* [Assignment]: Every line of the data, first to last, must be written out unchanged.

* [Material provided]:
○ ○ ○

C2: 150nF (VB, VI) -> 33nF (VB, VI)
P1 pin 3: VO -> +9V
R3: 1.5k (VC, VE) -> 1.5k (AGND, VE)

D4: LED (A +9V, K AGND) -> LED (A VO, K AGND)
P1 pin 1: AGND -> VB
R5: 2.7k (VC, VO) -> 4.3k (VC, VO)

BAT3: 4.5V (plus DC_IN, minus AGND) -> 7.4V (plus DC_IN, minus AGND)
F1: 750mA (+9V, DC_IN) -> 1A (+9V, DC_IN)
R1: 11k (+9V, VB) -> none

○ ○ ○

* [Finished exercise]:
C2: 150nF (VB, VI) -> 33nF (VB, VI)
P1 pin 3: VO -> +9V
R3: 1.5k (VC, VE) -> 1.5k (AGND, VE)

D4: LED (A +9V, K AGND) -> LED (A VO, K AGND)
P1 pin 1: AGND -> VB
R5: 2.7k (VC, VO) -> 4.3k (VC, VO)

BAT3: 4.5V (plus DC_IN, minus AGND) -> 7.4V (plus DC_IN, minus AGND)
F1: 750mA (+9V, DC_IN) -> 1A (+9V, DC_IN)
R1: 11k (+9V, VB) -> none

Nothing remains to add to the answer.